* Work to be completed *
Please copy every line from the following entries in which the word "cupcake" appears.

[Source information — start]

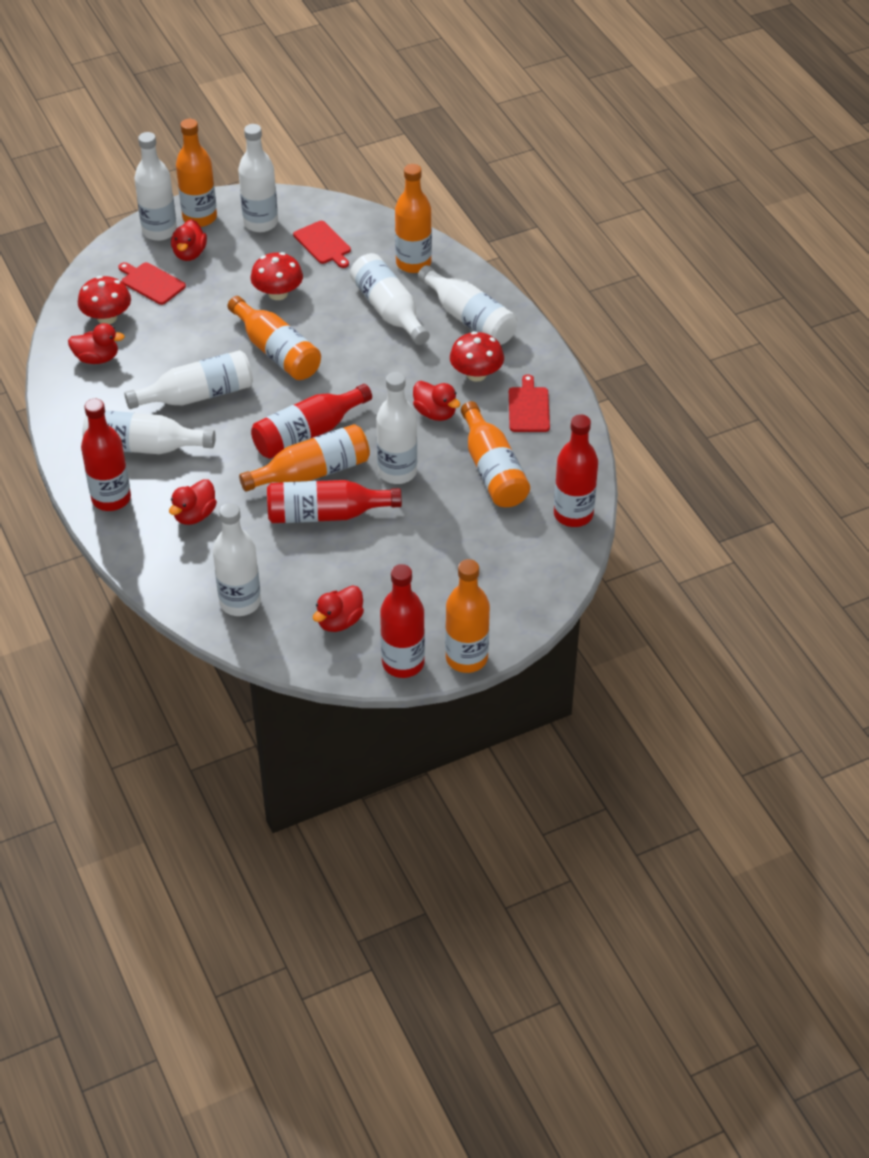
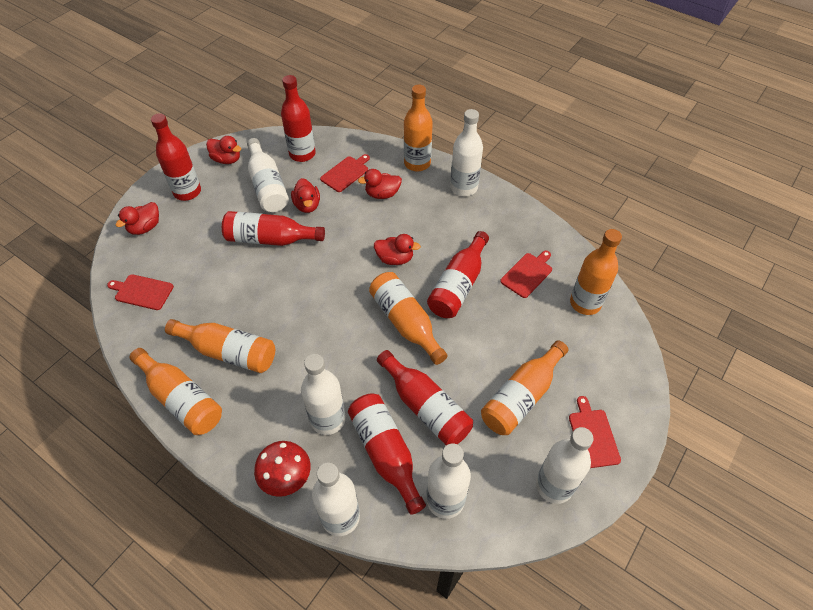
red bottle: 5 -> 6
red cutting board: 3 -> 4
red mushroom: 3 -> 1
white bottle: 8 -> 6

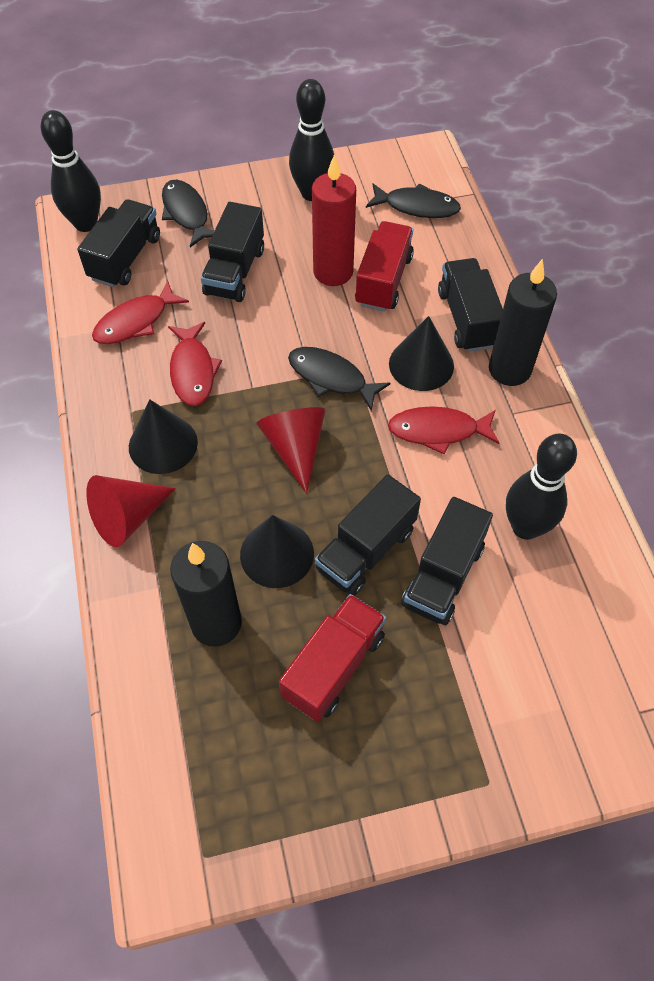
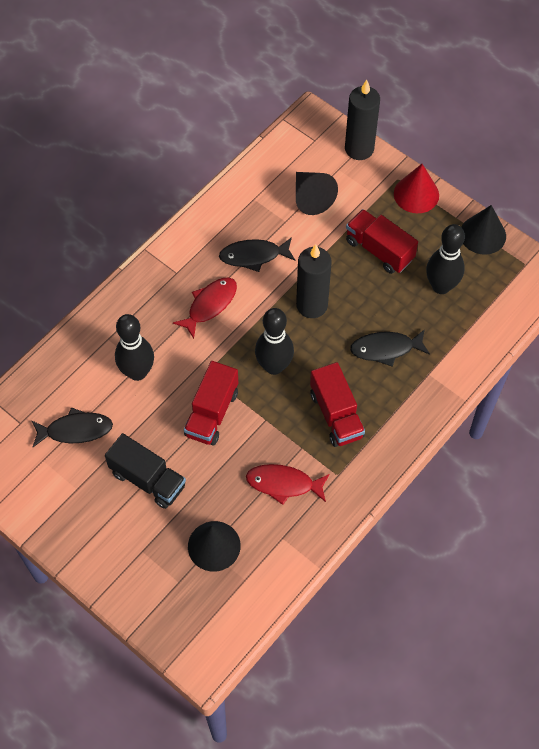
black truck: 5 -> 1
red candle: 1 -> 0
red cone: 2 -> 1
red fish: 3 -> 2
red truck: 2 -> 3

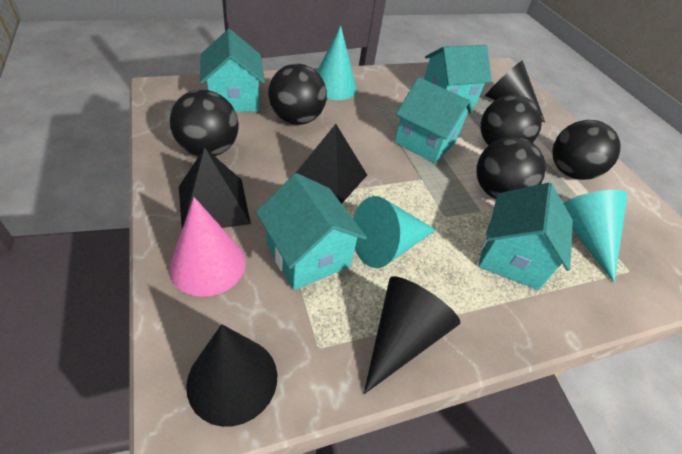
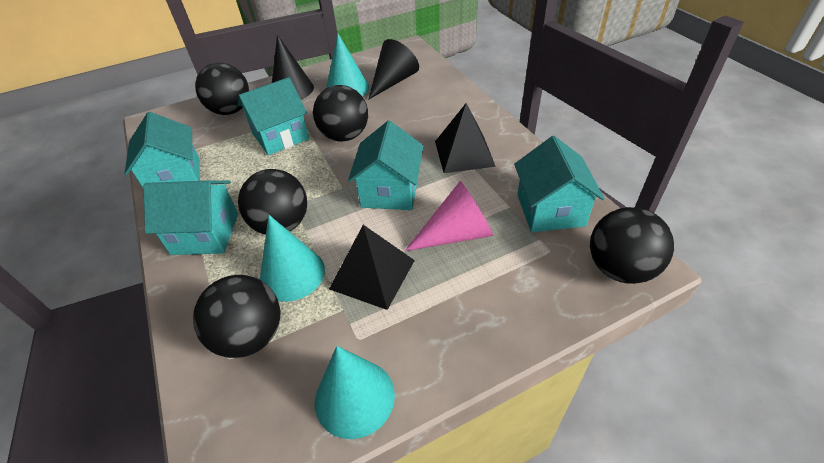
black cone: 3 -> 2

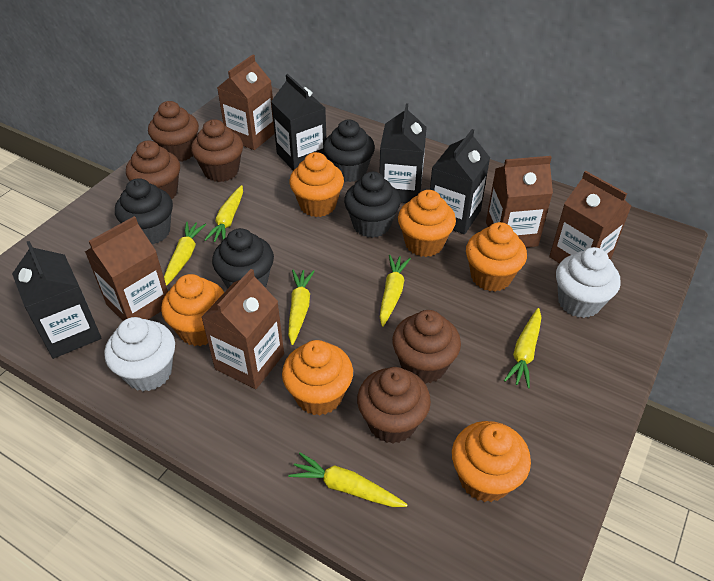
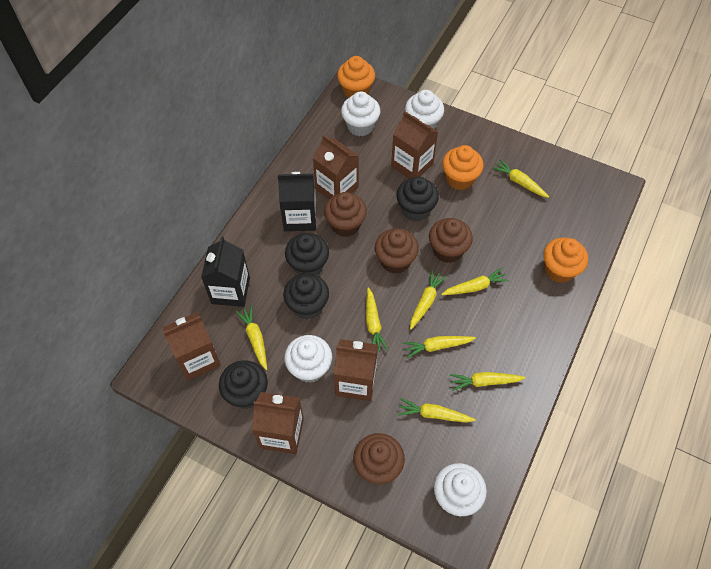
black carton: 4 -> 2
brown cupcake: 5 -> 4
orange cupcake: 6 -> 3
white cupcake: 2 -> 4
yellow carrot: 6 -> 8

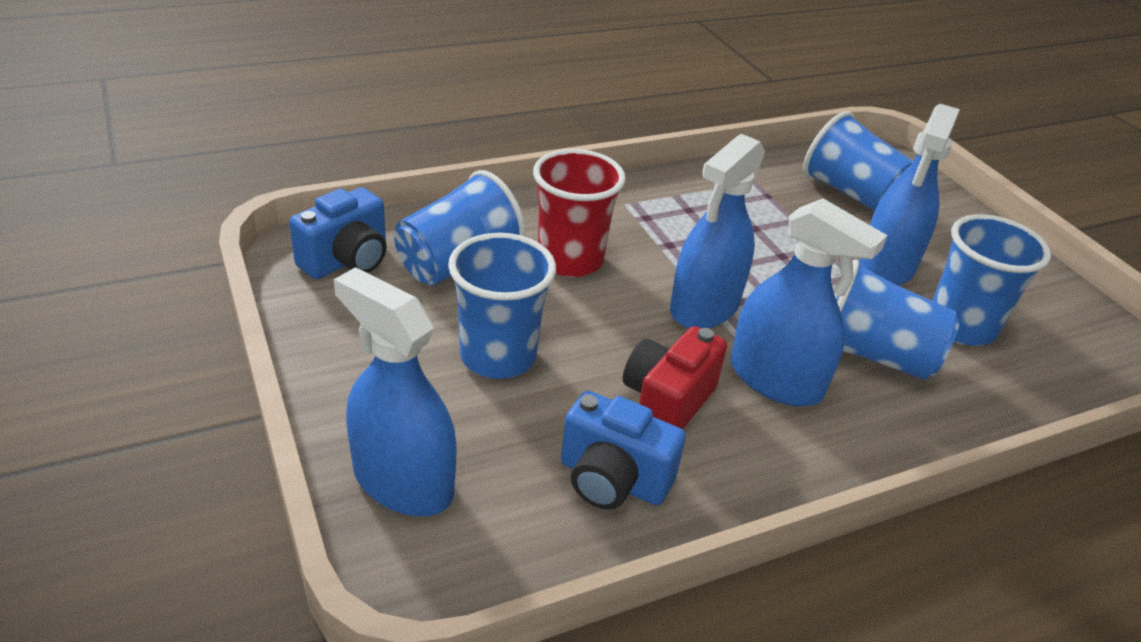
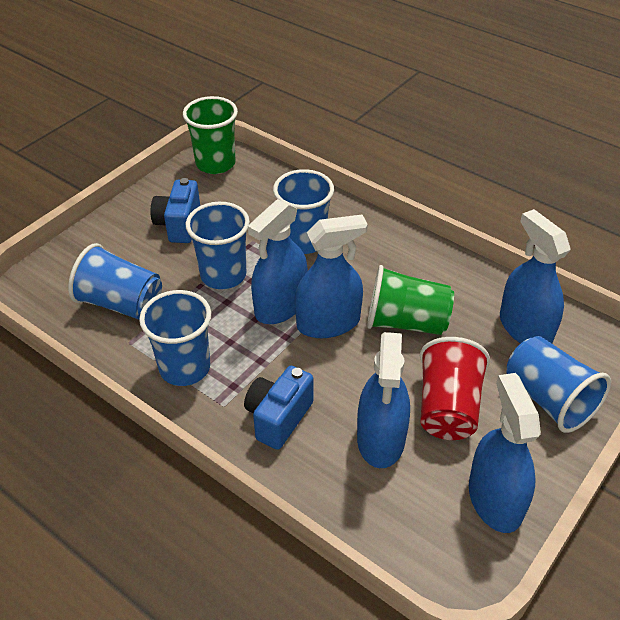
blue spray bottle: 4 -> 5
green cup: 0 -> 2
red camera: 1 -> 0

[Source information — finish]

* Final answer *
brown cupcake: 5 -> 4
orange cupcake: 6 -> 3
white cupcake: 2 -> 4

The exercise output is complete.